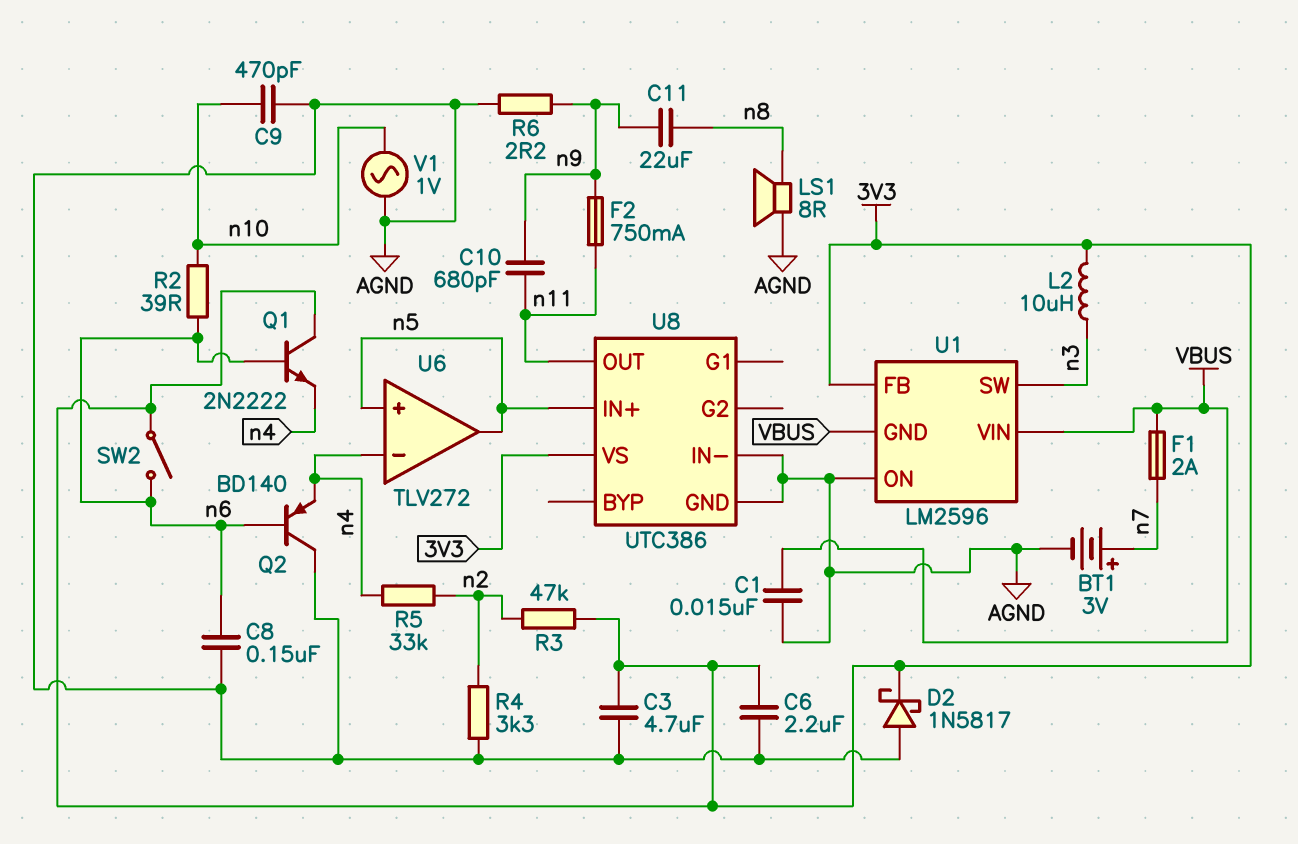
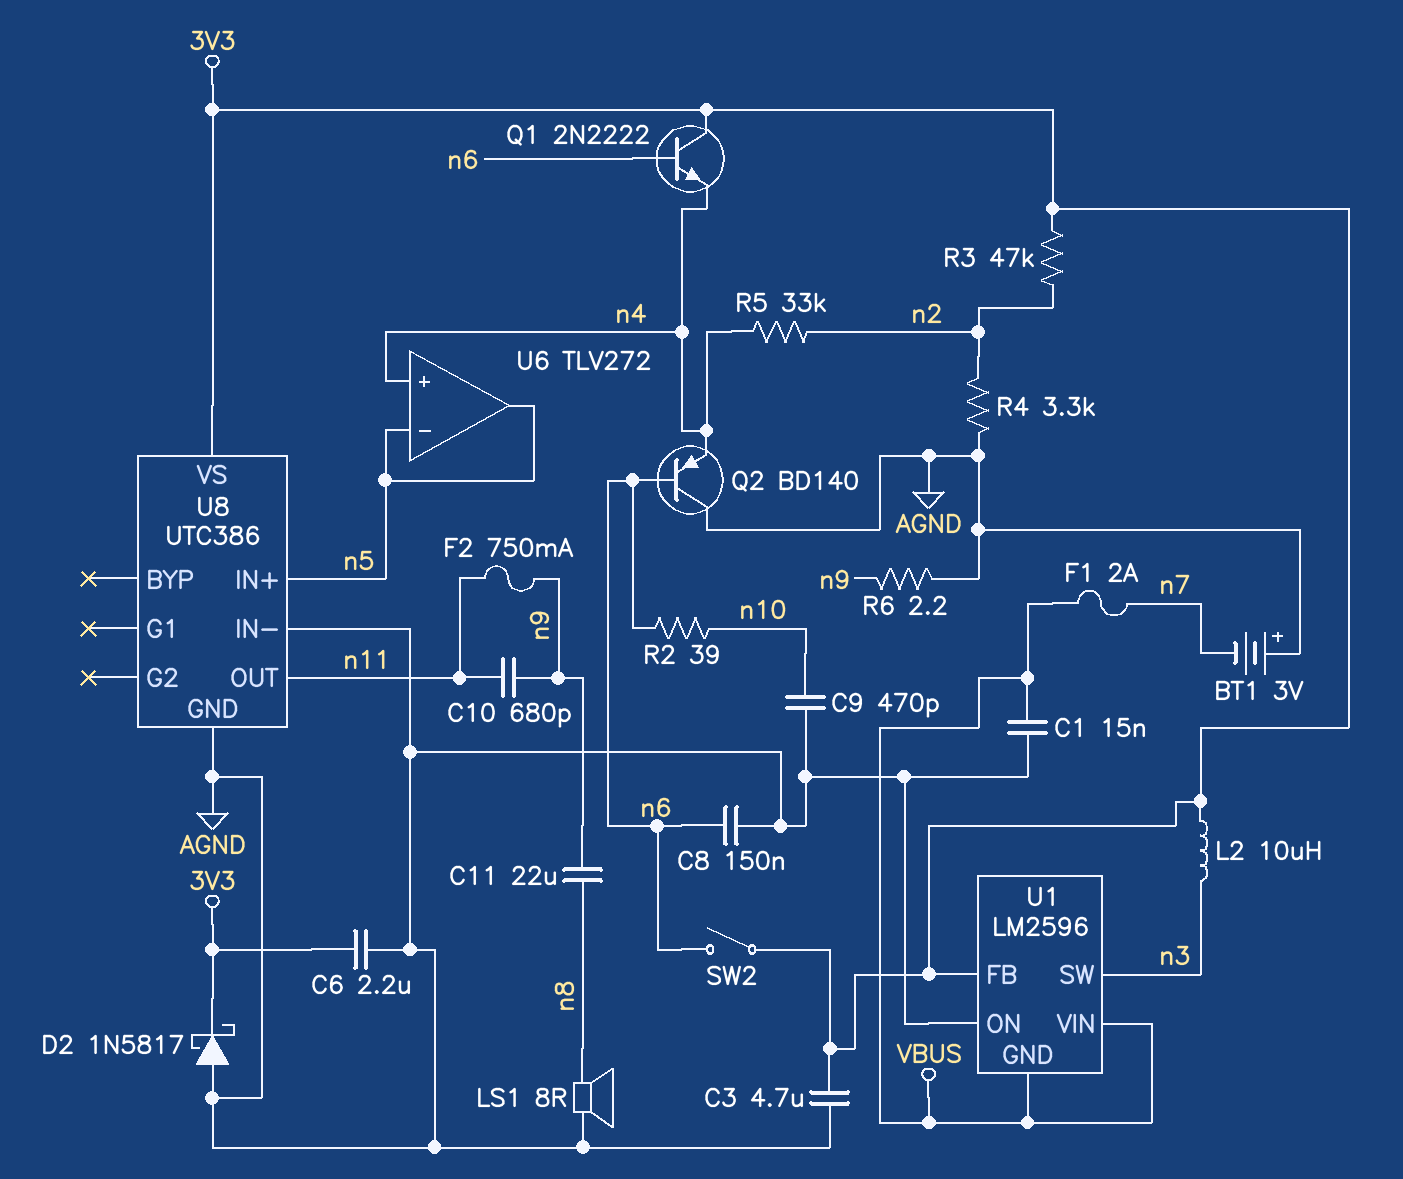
BT1: 3V (plus n7, minus AGND) -> 3V (plus AGND, minus n7)
U6 pin in+: n5 -> n4
U6 pin in-: n4 -> n5
V1: AC 1V (AGND, n10) -> none

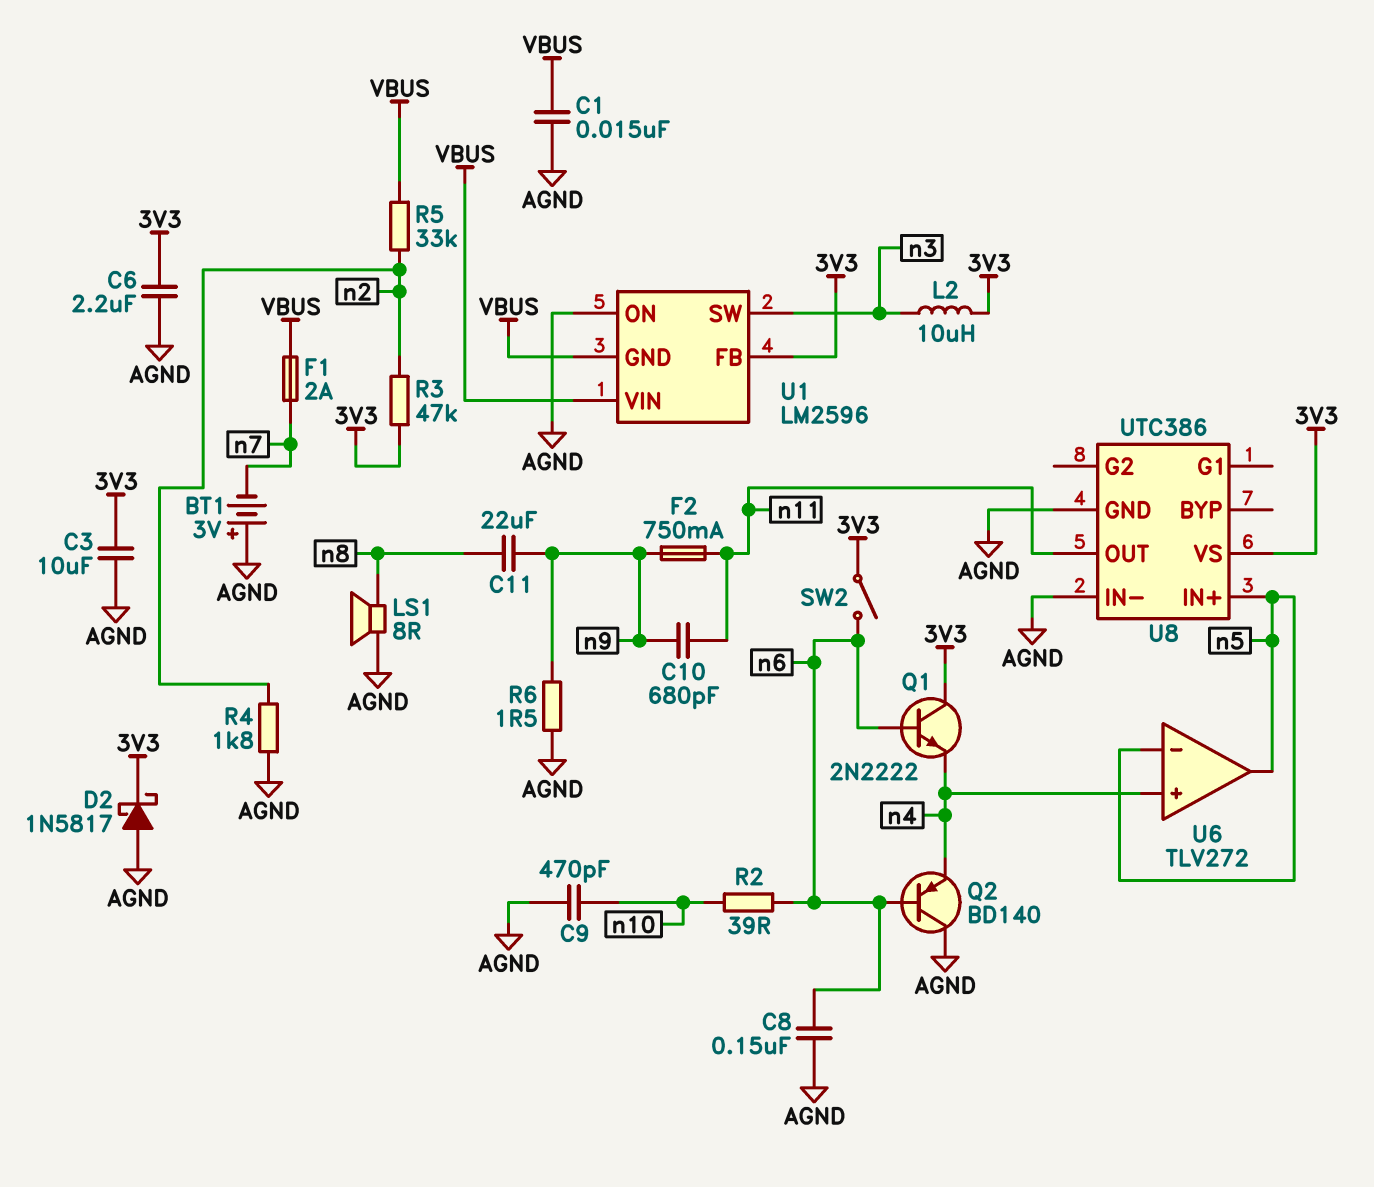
C3: 4.7uF (3V3, AGND) -> 10uF (3V3, AGND)
R4: 3.3k (AGND, n2) -> 1.8k (AGND, n2)
R5: 33k (n2, n4) -> 33k (VBUS, n2)
R6: 2.2 (AGND, n9) -> 1.5 (AGND, n9)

:: Work instructions ::
Your copy should hold exactly the lines from the line bearing "U6 pin in-: n4 -> n5" through the end of the data, both included, and no pictures or anything further.

:: Answer to the exercise ::
U6 pin in-: n4 -> n5
V1: AC 1V (AGND, n10) -> none

C3: 4.7uF (3V3, AGND) -> 10uF (3V3, AGND)
R4: 3.3k (AGND, n2) -> 1.8k (AGND, n2)
R5: 33k (n2, n4) -> 33k (VBUS, n2)
R6: 2.2 (AGND, n9) -> 1.5 (AGND, n9)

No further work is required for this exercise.